-- Work required --
Select every line below containing the word "MISO".

START Data for review

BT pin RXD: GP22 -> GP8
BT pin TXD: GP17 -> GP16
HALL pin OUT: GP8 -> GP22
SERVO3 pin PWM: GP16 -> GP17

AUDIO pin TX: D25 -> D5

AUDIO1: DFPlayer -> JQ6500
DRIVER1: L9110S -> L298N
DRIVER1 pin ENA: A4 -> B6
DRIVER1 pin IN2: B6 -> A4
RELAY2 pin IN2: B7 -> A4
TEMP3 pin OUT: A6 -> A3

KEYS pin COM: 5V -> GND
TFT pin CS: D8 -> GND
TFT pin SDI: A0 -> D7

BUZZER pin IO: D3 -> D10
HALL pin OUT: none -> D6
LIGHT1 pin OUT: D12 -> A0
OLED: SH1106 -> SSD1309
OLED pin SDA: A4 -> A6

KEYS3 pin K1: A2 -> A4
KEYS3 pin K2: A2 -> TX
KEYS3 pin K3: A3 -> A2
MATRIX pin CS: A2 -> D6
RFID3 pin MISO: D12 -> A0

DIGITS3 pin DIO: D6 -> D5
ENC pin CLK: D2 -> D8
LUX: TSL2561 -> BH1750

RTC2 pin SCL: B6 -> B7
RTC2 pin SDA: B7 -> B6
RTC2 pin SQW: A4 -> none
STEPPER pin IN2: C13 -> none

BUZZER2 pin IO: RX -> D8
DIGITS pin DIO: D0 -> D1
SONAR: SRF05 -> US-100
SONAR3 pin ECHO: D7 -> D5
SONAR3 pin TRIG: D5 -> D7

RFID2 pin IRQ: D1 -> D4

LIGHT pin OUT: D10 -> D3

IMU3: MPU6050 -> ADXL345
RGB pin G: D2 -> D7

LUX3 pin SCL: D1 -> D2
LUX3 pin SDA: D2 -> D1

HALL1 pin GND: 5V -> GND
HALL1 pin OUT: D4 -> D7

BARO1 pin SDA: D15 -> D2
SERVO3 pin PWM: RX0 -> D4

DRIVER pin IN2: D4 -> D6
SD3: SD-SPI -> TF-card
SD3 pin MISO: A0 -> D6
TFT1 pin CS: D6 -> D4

END Data for review

-- Written reply --
RFID3 pin MISO: D12 -> A0
SD3 pin MISO: A0 -> D6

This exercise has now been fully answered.